***** Listed entries *****

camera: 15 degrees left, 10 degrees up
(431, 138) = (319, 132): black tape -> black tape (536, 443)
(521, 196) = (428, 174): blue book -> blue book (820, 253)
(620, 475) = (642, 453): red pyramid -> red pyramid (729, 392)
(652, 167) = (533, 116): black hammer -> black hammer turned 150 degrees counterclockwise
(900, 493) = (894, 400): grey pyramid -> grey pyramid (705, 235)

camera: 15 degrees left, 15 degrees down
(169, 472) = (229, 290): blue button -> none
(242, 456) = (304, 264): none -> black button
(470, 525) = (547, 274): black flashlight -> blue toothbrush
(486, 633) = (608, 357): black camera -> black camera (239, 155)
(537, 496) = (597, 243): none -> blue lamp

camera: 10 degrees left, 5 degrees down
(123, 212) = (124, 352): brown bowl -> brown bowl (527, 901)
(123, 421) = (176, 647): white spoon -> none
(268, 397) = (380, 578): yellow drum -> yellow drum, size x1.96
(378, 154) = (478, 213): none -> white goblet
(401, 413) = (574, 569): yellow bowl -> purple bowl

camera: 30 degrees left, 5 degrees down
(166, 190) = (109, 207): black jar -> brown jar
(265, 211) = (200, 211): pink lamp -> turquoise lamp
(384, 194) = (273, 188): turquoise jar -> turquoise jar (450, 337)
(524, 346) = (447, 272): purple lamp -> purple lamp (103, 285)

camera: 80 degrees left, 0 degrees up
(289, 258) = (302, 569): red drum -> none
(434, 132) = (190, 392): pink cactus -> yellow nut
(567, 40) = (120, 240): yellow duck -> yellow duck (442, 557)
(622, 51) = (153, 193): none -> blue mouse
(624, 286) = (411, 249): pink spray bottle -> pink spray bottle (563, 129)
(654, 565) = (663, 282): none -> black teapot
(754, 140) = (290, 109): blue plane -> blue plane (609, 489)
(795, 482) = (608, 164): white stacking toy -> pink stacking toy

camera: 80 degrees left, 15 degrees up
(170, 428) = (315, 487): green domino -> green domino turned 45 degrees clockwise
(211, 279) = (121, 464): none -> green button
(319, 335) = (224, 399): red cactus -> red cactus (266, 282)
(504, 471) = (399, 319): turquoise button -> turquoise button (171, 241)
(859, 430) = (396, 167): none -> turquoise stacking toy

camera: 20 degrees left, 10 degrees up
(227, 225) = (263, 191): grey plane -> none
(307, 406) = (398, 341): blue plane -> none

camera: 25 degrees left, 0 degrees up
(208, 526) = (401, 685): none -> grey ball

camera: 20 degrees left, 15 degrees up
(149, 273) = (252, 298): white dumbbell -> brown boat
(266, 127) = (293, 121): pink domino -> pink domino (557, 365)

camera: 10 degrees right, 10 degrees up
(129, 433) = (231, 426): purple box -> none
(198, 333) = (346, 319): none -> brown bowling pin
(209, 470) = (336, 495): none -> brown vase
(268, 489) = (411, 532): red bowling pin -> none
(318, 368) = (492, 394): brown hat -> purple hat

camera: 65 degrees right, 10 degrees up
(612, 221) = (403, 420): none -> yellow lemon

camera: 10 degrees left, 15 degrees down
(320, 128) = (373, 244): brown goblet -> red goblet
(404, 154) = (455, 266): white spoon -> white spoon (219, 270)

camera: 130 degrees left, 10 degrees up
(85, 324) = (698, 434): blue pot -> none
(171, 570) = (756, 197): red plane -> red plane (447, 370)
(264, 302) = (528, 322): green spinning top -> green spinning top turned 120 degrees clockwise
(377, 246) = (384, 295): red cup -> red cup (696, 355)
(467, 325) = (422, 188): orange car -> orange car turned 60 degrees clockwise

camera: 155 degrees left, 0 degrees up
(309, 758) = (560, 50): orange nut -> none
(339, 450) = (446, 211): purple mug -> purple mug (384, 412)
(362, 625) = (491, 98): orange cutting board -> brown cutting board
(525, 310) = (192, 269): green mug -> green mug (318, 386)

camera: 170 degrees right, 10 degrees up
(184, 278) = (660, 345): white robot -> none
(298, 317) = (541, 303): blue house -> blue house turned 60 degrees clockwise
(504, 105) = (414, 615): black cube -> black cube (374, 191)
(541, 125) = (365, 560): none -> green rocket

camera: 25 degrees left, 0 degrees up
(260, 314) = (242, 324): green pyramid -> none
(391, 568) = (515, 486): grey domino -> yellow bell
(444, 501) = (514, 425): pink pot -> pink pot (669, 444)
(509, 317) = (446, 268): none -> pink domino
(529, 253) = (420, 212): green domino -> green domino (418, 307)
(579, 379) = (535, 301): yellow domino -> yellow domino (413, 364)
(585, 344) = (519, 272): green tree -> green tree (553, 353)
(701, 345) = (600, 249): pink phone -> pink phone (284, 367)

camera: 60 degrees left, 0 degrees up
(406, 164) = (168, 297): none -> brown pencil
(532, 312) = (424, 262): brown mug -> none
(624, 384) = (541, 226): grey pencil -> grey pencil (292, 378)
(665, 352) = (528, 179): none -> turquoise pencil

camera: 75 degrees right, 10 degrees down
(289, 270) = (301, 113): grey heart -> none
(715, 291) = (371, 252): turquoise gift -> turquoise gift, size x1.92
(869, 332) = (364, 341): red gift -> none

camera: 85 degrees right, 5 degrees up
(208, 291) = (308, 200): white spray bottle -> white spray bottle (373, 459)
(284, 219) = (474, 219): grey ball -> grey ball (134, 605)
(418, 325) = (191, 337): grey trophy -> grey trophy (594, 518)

*****

- _Exercise aim_:
How many lines of the listing include the string "stacking"? Answer with the number alone.

- _Solution to the exercise_:
2